> EXERCISE DATA
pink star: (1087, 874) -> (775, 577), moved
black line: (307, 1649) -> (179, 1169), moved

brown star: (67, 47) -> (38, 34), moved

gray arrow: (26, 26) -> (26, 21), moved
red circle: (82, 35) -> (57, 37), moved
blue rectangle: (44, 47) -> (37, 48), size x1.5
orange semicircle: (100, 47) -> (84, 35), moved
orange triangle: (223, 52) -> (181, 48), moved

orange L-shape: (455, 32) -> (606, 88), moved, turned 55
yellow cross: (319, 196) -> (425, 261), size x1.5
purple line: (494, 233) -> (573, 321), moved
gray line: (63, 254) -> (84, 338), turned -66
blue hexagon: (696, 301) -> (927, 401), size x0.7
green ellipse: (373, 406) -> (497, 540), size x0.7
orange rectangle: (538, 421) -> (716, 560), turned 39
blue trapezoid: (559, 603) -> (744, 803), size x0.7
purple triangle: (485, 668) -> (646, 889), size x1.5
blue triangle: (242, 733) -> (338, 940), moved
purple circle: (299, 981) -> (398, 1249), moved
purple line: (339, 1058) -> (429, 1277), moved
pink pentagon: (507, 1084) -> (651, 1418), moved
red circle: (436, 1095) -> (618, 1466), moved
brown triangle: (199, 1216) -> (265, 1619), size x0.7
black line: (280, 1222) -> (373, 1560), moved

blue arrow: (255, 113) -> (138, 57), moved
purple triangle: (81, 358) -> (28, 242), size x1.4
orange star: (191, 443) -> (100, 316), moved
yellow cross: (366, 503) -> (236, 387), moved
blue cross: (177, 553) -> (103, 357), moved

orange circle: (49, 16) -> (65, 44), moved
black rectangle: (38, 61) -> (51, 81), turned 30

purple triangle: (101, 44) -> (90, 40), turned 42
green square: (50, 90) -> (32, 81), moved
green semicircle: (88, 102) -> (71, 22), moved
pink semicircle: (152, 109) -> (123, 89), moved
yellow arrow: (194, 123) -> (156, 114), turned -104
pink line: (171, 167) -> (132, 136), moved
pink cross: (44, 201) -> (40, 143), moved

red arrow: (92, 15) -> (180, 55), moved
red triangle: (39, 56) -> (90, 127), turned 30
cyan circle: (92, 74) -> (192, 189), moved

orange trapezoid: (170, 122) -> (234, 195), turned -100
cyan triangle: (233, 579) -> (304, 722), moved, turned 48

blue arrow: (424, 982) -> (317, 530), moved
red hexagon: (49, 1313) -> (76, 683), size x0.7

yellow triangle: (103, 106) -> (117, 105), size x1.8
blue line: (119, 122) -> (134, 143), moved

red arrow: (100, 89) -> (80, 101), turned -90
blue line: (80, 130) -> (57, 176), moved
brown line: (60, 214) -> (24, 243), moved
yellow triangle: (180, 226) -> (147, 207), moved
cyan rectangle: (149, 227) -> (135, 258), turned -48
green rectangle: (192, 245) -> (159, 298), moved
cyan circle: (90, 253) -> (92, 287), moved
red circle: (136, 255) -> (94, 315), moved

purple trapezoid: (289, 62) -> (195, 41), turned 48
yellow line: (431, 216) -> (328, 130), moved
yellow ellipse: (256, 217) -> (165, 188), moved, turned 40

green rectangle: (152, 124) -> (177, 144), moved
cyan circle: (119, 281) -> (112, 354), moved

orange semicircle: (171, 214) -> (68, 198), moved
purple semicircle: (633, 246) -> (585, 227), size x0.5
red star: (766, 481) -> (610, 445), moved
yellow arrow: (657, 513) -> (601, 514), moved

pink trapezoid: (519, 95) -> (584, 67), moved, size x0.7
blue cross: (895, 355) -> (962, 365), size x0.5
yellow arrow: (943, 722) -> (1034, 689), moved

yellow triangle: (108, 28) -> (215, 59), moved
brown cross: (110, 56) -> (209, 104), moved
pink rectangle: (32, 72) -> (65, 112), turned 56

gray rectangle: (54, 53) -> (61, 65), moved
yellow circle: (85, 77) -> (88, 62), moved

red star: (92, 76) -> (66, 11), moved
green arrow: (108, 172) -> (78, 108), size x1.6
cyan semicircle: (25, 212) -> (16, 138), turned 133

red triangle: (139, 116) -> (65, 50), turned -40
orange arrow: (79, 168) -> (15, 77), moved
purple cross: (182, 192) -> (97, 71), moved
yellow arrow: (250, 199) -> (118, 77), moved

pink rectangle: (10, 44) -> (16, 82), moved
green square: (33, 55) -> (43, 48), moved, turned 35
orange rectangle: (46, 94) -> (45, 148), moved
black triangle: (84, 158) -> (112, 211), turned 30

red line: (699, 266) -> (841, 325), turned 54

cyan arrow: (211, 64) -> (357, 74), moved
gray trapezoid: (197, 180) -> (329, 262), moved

> WHAT TO WORK ON
Wherever a line holds the word "trapezoid", copy that line out of the entries above.

> SOLUTION TO THIS TASK
blue trapezoid: (559, 603) -> (744, 803), size x0.7
orange trapezoid: (170, 122) -> (234, 195), turned -100
purple trapezoid: (289, 62) -> (195, 41), turned 48
pink trapezoid: (519, 95) -> (584, 67), moved, size x0.7
gray trapezoid: (197, 180) -> (329, 262), moved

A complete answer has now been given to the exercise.